On every line of the listing, check for "blue"; copy the lines that have it.

§ **Input data**
⁂

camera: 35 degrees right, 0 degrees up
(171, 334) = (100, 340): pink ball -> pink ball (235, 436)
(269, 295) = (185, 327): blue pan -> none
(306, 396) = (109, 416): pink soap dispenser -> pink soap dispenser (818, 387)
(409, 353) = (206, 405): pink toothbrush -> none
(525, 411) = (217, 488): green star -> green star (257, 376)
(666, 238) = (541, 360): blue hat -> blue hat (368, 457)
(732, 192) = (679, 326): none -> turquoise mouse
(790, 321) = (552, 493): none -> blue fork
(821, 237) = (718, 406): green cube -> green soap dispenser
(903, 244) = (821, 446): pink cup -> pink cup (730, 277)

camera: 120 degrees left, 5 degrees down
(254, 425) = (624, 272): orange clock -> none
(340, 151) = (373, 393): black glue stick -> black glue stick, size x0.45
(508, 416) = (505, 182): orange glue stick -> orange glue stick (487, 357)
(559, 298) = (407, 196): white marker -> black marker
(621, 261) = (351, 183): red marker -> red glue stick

⁂

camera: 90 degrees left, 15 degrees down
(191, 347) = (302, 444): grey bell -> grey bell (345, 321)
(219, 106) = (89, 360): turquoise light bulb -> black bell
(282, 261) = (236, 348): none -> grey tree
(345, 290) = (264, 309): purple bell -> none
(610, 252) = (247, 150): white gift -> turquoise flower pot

⁂

§ **Worked solution**
(269, 295) = (185, 327): blue pan -> none
(666, 238) = (541, 360): blue hat -> blue hat (368, 457)
(790, 321) = (552, 493): none -> blue fork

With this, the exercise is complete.